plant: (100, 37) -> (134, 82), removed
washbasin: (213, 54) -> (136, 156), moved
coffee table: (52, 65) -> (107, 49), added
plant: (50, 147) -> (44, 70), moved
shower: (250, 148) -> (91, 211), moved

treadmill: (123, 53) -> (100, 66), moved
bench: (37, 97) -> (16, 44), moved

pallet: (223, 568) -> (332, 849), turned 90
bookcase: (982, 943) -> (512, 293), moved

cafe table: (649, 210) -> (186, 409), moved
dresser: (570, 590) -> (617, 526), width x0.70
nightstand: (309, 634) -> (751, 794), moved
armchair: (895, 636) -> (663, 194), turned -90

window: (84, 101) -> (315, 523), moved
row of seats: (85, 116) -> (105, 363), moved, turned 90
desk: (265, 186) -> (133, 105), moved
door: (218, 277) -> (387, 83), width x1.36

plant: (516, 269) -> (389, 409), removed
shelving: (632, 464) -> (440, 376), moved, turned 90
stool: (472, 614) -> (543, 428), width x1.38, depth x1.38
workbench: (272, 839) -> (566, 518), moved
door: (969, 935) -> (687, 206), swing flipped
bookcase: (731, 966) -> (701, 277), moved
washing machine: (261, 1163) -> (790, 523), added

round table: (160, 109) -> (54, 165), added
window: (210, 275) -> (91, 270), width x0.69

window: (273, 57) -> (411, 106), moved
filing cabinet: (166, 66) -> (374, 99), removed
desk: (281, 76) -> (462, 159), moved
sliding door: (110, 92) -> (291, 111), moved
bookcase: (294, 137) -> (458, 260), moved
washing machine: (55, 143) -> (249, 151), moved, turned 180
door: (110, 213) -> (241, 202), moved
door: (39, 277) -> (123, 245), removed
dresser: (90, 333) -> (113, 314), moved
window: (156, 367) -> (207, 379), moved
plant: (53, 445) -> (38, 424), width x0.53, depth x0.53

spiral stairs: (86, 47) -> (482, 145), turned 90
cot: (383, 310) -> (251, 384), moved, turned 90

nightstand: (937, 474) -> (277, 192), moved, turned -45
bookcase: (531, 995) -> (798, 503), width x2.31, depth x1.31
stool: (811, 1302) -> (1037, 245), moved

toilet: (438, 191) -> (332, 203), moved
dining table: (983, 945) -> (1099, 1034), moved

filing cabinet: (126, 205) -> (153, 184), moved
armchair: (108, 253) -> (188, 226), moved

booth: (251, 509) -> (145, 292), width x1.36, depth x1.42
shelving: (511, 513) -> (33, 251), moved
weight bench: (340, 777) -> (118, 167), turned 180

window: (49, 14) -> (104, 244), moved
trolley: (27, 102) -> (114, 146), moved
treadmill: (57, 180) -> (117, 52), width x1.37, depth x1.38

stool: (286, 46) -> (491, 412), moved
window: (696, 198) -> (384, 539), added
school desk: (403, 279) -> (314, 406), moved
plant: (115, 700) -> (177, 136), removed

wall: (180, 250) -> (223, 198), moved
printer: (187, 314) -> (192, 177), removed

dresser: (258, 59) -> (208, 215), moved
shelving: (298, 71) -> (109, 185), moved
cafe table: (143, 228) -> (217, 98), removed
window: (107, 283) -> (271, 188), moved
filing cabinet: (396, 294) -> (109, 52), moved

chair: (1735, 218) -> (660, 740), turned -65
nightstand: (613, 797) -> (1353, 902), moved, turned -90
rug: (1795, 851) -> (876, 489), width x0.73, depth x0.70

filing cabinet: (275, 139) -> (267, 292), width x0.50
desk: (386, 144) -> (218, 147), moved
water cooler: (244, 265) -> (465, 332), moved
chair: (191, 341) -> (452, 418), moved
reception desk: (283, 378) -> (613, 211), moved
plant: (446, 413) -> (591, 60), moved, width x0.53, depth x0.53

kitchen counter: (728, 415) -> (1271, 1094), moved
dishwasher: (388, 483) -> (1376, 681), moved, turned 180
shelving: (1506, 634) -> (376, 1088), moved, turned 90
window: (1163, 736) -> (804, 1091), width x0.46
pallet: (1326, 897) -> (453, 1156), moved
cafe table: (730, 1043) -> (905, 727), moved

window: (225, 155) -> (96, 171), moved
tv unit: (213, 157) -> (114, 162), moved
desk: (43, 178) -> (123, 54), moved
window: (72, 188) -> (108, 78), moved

▶ [TASK PROMPT] Without any alteration, repeat the entire listing.

▶ [TASK SOLUTION]
plant: (100, 37) -> (134, 82), removed
washbasin: (213, 54) -> (136, 156), moved
coffee table: (52, 65) -> (107, 49), added
plant: (50, 147) -> (44, 70), moved
shower: (250, 148) -> (91, 211), moved

treadmill: (123, 53) -> (100, 66), moved
bench: (37, 97) -> (16, 44), moved

pallet: (223, 568) -> (332, 849), turned 90
bookcase: (982, 943) -> (512, 293), moved

cafe table: (649, 210) -> (186, 409), moved
dresser: (570, 590) -> (617, 526), width x0.70
nightstand: (309, 634) -> (751, 794), moved
armchair: (895, 636) -> (663, 194), turned -90

window: (84, 101) -> (315, 523), moved
row of seats: (85, 116) -> (105, 363), moved, turned 90
desk: (265, 186) -> (133, 105), moved
door: (218, 277) -> (387, 83), width x1.36

plant: (516, 269) -> (389, 409), removed
shelving: (632, 464) -> (440, 376), moved, turned 90
stool: (472, 614) -> (543, 428), width x1.38, depth x1.38
workbench: (272, 839) -> (566, 518), moved
door: (969, 935) -> (687, 206), swing flipped
bookcase: (731, 966) -> (701, 277), moved
washing machine: (261, 1163) -> (790, 523), added

round table: (160, 109) -> (54, 165), added
window: (210, 275) -> (91, 270), width x0.69

window: (273, 57) -> (411, 106), moved
filing cabinet: (166, 66) -> (374, 99), removed
desk: (281, 76) -> (462, 159), moved
sliding door: (110, 92) -> (291, 111), moved
bookcase: (294, 137) -> (458, 260), moved
washing machine: (55, 143) -> (249, 151), moved, turned 180
door: (110, 213) -> (241, 202), moved
door: (39, 277) -> (123, 245), removed
dresser: (90, 333) -> (113, 314), moved
window: (156, 367) -> (207, 379), moved
plant: (53, 445) -> (38, 424), width x0.53, depth x0.53

spiral stairs: (86, 47) -> (482, 145), turned 90
cot: (383, 310) -> (251, 384), moved, turned 90

nightstand: (937, 474) -> (277, 192), moved, turned -45
bookcase: (531, 995) -> (798, 503), width x2.31, depth x1.31
stool: (811, 1302) -> (1037, 245), moved

toilet: (438, 191) -> (332, 203), moved
dining table: (983, 945) -> (1099, 1034), moved

filing cabinet: (126, 205) -> (153, 184), moved
armchair: (108, 253) -> (188, 226), moved

booth: (251, 509) -> (145, 292), width x1.36, depth x1.42
shelving: (511, 513) -> (33, 251), moved
weight bench: (340, 777) -> (118, 167), turned 180

window: (49, 14) -> (104, 244), moved
trolley: (27, 102) -> (114, 146), moved
treadmill: (57, 180) -> (117, 52), width x1.37, depth x1.38

stool: (286, 46) -> (491, 412), moved
window: (696, 198) -> (384, 539), added
school desk: (403, 279) -> (314, 406), moved
plant: (115, 700) -> (177, 136), removed

wall: (180, 250) -> (223, 198), moved
printer: (187, 314) -> (192, 177), removed

dresser: (258, 59) -> (208, 215), moved
shelving: (298, 71) -> (109, 185), moved
cafe table: (143, 228) -> (217, 98), removed
window: (107, 283) -> (271, 188), moved
filing cabinet: (396, 294) -> (109, 52), moved

chair: (1735, 218) -> (660, 740), turned -65
nightstand: (613, 797) -> (1353, 902), moved, turned -90
rug: (1795, 851) -> (876, 489), width x0.73, depth x0.70

filing cabinet: (275, 139) -> (267, 292), width x0.50
desk: (386, 144) -> (218, 147), moved
water cooler: (244, 265) -> (465, 332), moved
chair: (191, 341) -> (452, 418), moved
reception desk: (283, 378) -> (613, 211), moved
plant: (446, 413) -> (591, 60), moved, width x0.53, depth x0.53

kitchen counter: (728, 415) -> (1271, 1094), moved
dishwasher: (388, 483) -> (1376, 681), moved, turned 180
shelving: (1506, 634) -> (376, 1088), moved, turned 90
window: (1163, 736) -> (804, 1091), width x0.46
pallet: (1326, 897) -> (453, 1156), moved
cafe table: (730, 1043) -> (905, 727), moved

window: (225, 155) -> (96, 171), moved
tv unit: (213, 157) -> (114, 162), moved
desk: (43, 178) -> (123, 54), moved
window: (72, 188) -> (108, 78), moved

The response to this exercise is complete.